Repeat the items below word for word, everything from the line containing "Provide the (X, Y)" down to the line containing "washboard (249, 127)", both of those lines included. Leave the pictures out of your answer.
>> START Material to process
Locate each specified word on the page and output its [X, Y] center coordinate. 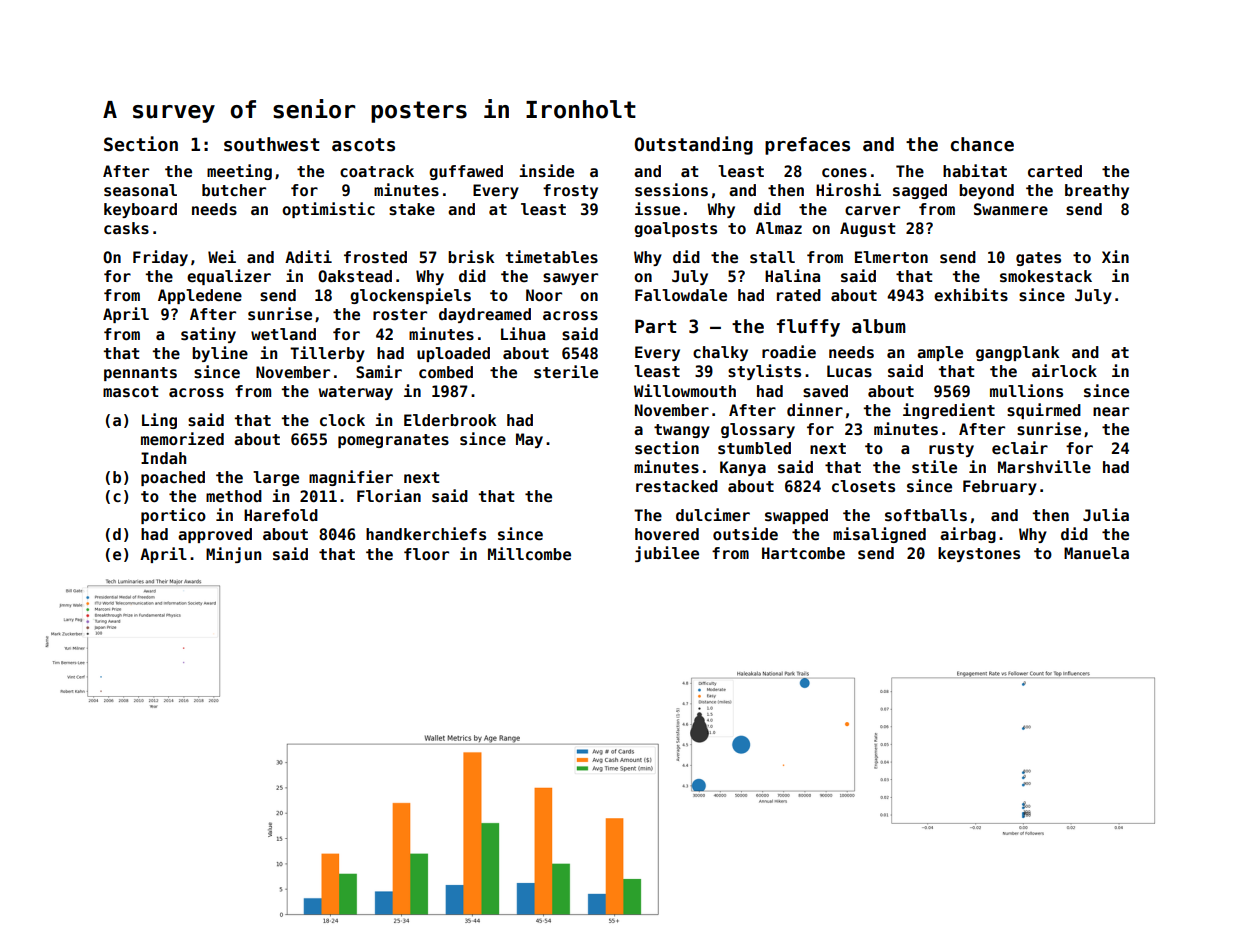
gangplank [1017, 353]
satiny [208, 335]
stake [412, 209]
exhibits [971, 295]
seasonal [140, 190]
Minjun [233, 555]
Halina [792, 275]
>> END Material to process
>> START Material to process
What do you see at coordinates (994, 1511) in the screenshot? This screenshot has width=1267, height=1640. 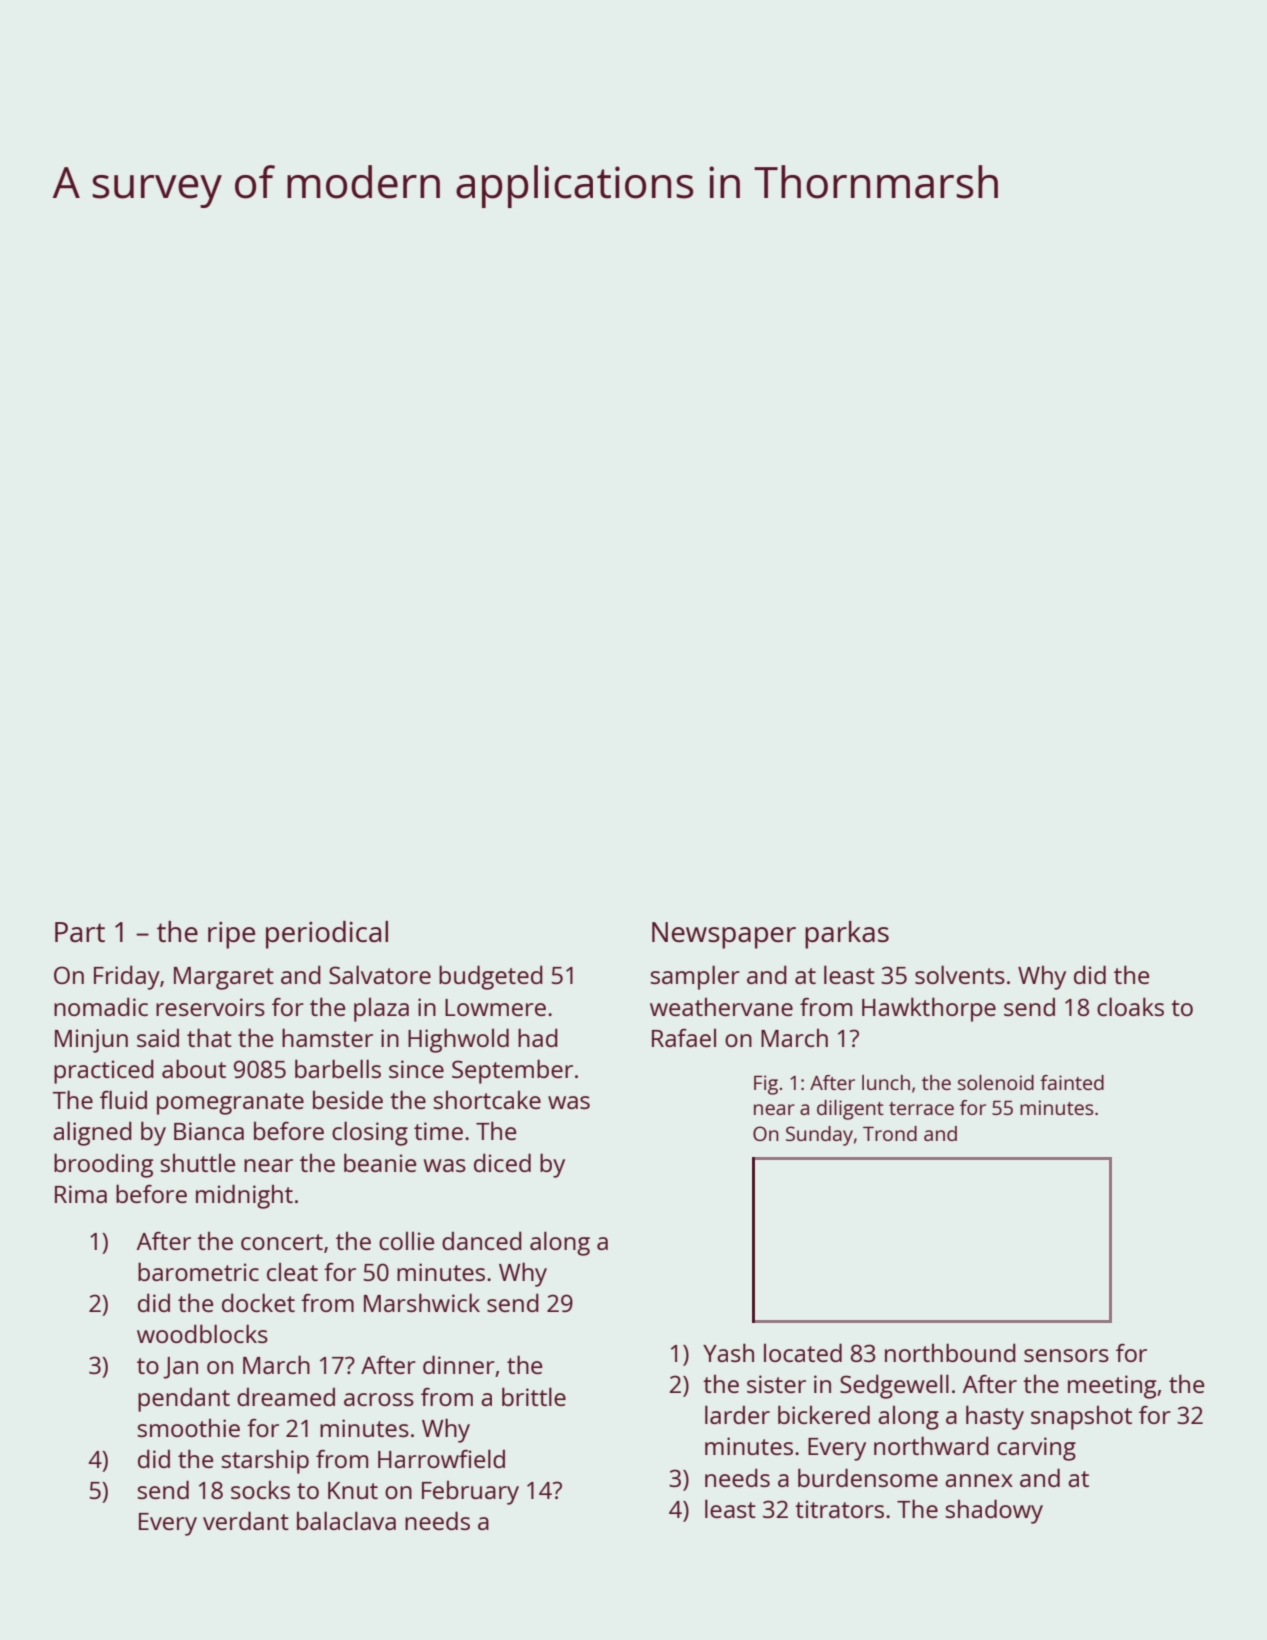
>> END Material to process
>> START Material to process
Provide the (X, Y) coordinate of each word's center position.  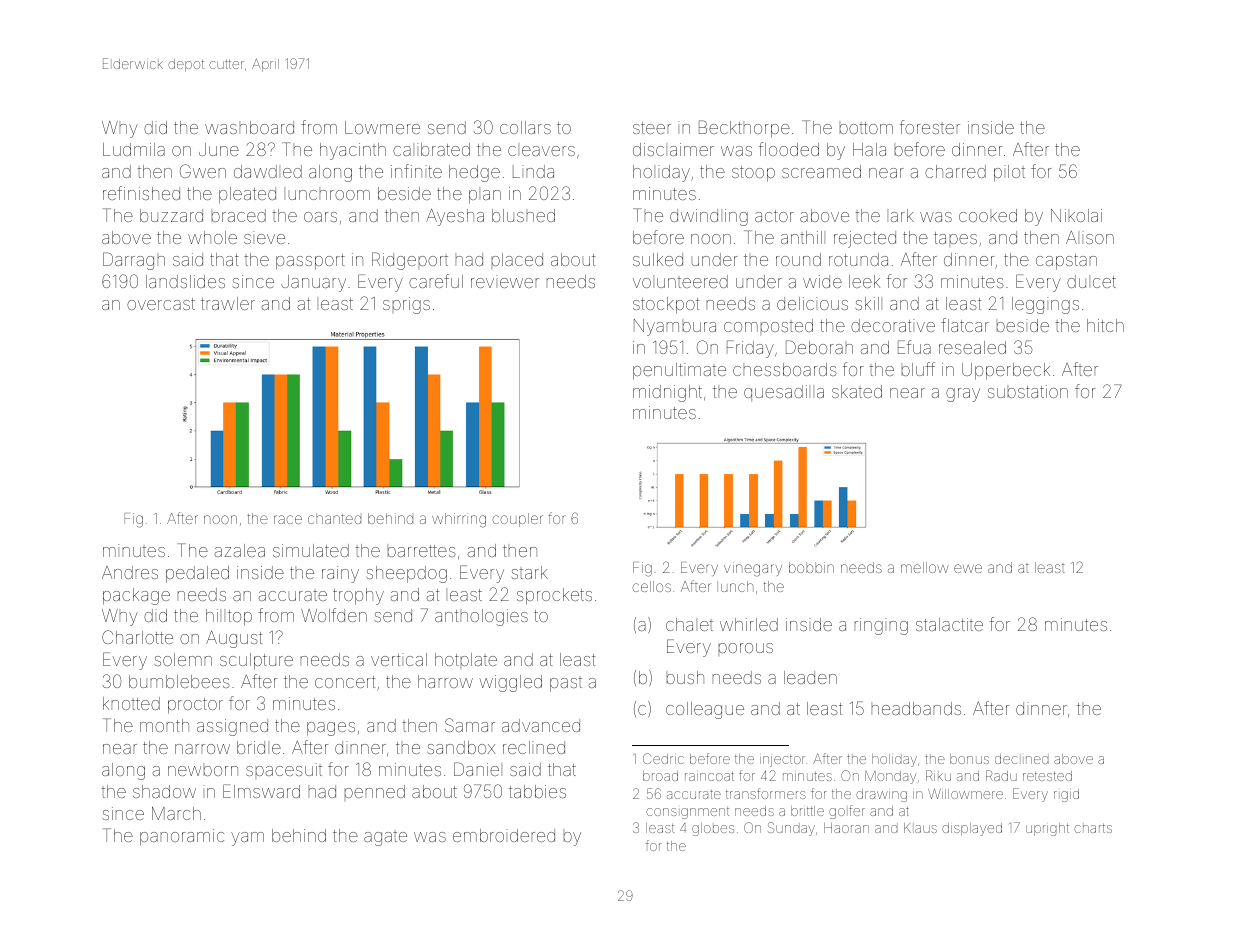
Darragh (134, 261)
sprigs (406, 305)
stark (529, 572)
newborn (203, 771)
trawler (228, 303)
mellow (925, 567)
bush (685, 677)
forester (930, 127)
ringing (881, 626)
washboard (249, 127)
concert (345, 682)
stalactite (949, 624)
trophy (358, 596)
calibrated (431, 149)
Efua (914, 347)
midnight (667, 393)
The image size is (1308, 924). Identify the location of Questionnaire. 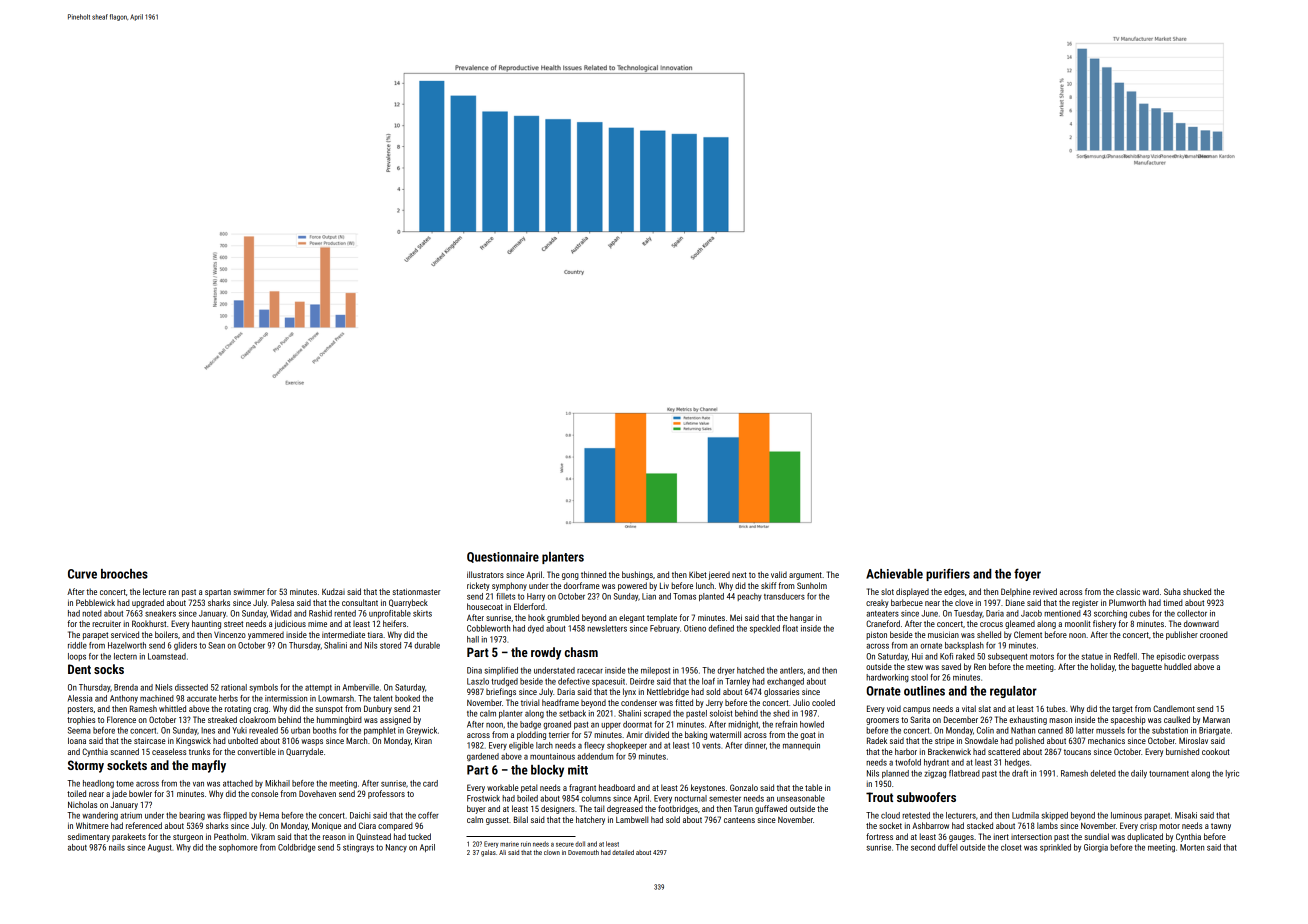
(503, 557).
>> END Material to process
• Response
Provide the (X, Y) coordinate of each word's center position.  
Darragh (134, 261)
sprigs (406, 305)
stark (529, 572)
newborn (203, 771)
trawler (228, 303)
mellow (925, 567)
bush (685, 677)
forester (930, 127)
ringing (881, 626)
washboard (249, 127)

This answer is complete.